INPUT.
---

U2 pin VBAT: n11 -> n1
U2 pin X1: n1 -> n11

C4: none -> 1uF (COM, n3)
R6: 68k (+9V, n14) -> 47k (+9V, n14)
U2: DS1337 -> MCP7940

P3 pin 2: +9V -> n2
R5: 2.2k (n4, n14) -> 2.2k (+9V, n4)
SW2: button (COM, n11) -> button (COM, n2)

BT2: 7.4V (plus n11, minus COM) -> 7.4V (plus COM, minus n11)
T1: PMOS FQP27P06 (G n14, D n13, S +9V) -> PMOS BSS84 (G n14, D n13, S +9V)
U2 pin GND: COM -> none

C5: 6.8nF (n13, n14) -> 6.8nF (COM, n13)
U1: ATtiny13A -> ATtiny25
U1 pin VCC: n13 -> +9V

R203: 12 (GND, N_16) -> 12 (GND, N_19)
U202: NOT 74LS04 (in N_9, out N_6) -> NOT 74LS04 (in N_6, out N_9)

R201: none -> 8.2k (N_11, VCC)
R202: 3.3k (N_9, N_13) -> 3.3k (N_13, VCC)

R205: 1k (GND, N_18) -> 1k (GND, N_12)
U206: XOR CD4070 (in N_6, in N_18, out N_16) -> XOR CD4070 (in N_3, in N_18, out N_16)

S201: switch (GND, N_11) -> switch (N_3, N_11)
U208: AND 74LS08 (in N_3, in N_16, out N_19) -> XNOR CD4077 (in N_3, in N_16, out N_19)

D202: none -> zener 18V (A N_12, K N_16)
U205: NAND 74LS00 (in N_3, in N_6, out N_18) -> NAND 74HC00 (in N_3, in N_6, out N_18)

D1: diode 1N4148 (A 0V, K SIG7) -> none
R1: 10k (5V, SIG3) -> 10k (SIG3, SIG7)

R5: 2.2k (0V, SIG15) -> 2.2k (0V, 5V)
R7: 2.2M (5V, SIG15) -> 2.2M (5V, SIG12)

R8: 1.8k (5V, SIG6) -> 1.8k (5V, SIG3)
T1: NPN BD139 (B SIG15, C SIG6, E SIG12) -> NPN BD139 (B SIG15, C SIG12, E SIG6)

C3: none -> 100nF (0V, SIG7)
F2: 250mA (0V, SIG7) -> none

---

Reproduce the lines above, beginning at the line with "U206: XOR CD4070" and stopping after the line with "D202: none -> zener 18V (A N_12, K N_16)", exactly as they are.

U206: XOR CD4070 (in N_6, in N_18, out N_16) -> XOR CD4070 (in N_3, in N_18, out N_16)

S201: switch (GND, N_11) -> switch (N_3, N_11)
U208: AND 74LS08 (in N_3, in N_16, out N_19) -> XNOR CD4077 (in N_3, in N_16, out N_19)

D202: none -> zener 18V (A N_12, K N_16)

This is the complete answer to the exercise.